— start of RECORD EXTRACTS —
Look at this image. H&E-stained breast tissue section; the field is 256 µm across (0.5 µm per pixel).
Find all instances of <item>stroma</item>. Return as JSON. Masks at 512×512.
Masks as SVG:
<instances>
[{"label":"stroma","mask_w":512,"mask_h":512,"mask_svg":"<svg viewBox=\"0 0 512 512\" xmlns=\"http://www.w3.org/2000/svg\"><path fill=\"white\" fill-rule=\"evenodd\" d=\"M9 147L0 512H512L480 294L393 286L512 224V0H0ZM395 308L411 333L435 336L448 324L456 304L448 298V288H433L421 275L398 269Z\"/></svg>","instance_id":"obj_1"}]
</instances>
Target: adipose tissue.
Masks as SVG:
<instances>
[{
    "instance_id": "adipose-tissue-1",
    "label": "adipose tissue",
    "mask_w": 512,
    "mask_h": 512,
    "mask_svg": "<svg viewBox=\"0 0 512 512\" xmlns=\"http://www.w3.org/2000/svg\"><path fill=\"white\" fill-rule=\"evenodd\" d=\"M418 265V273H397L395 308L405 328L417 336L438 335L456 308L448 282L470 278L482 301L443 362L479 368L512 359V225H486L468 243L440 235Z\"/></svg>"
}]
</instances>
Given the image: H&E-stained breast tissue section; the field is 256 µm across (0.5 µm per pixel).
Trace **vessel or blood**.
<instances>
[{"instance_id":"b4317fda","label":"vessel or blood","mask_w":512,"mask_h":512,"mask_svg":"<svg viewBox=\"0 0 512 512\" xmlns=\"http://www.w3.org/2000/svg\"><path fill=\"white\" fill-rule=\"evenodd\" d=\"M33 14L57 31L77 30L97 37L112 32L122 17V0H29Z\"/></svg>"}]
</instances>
— end of RECORD EXTRACTS —
Your task is to gather all lines from the entries above that hold the word "stained".

Look at this image. H&E-stained breast tissue section; the field is 256 µm across (0.5 µm per pixel).
Given the image: H&E-stained breast tissue section; the field is 256 µm across (0.5 µm per pixel).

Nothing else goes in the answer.